• **Work instruction**:
Every line in the records below between the one holding "The second view gained the cupcake" and the one holding "What was the egg (yellow)", inclusive, is to be set down exactly; all other lines are to be left out.

-- Material provided follows --

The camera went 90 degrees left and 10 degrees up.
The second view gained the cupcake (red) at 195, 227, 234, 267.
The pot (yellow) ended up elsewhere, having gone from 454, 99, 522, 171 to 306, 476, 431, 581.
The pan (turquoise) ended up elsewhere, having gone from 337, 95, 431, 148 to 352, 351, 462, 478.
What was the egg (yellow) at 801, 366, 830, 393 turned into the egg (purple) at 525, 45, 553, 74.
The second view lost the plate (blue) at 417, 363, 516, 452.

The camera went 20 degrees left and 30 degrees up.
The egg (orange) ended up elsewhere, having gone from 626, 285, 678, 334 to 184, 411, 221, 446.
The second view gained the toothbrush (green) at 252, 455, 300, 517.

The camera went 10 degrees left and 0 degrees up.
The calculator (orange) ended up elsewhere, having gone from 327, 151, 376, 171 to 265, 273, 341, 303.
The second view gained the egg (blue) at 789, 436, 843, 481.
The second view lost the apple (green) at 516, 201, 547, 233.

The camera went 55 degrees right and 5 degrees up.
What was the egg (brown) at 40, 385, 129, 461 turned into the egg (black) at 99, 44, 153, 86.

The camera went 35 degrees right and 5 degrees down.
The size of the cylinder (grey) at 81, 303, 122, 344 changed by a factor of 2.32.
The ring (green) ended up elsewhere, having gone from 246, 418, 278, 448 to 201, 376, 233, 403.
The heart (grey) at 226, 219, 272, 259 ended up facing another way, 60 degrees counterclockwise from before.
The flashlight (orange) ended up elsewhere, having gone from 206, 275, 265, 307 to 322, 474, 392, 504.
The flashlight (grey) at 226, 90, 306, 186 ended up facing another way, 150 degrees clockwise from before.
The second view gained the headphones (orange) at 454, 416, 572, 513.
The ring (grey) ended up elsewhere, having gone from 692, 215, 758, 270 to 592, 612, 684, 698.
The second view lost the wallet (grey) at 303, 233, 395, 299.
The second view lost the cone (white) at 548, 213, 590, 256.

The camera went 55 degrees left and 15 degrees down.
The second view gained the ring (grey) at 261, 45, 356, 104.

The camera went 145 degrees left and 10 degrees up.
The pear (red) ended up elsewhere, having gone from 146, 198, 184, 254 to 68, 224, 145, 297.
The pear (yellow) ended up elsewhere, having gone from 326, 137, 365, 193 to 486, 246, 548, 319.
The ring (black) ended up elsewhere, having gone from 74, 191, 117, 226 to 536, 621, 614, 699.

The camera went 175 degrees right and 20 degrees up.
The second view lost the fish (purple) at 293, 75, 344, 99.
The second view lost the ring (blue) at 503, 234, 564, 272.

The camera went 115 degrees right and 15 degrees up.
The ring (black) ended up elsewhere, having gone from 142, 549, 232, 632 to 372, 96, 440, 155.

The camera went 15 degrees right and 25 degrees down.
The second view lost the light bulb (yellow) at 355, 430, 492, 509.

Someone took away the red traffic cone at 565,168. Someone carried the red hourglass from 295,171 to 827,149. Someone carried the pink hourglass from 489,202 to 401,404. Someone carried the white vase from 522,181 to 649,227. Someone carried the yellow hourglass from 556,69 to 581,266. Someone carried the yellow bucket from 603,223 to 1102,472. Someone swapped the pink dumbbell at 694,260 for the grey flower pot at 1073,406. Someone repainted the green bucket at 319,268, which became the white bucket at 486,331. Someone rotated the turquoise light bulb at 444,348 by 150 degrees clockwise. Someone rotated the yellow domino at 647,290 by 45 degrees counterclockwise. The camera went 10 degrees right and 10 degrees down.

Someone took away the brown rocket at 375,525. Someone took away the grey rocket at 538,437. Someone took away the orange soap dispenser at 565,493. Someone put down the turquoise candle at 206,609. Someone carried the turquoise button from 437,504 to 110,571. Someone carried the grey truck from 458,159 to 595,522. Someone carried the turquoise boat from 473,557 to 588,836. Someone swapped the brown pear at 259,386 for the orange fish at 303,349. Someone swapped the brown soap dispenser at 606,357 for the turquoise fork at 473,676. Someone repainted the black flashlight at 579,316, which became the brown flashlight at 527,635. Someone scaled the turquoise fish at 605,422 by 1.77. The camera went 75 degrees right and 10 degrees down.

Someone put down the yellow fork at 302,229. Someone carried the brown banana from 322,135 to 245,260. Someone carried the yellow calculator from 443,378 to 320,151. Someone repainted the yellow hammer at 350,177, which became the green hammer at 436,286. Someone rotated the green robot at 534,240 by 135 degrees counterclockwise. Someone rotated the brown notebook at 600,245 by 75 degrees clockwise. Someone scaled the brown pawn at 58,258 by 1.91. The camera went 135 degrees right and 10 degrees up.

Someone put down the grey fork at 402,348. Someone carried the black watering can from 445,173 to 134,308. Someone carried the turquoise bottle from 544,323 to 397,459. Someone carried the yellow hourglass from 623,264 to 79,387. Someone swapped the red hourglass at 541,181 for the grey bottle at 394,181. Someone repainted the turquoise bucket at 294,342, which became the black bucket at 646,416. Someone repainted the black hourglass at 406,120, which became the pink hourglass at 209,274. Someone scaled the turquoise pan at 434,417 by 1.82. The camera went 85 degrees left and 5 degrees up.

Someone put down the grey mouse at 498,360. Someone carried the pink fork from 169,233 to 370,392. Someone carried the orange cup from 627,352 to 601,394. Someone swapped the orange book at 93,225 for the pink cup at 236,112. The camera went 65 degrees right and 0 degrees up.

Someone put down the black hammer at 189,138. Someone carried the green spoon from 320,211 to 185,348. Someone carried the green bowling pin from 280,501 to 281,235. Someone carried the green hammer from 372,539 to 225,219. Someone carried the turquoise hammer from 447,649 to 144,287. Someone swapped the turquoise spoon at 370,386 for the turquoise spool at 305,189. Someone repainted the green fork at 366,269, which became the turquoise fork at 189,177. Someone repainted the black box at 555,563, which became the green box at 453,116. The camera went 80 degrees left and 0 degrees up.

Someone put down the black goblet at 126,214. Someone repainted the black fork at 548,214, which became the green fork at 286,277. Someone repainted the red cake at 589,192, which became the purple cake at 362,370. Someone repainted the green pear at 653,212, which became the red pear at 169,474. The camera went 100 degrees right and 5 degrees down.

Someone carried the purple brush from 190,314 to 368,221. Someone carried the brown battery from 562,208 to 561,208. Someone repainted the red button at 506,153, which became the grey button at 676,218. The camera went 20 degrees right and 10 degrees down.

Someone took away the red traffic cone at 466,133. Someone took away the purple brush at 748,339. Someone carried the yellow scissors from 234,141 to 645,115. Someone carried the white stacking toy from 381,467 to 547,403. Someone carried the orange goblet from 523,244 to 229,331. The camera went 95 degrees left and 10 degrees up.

-- Material provided concluded --

• **Your solution**:
The second view gained the cupcake (red) at 195, 227, 234, 267.
The pot (yellow) ended up elsewhere, having gone from 454, 99, 522, 171 to 306, 476, 431, 581.
The pan (turquoise) ended up elsewhere, having gone from 337, 95, 431, 148 to 352, 351, 462, 478.
What was the egg (yellow) at 801, 366, 830, 393 turned into the egg (purple) at 525, 45, 553, 74.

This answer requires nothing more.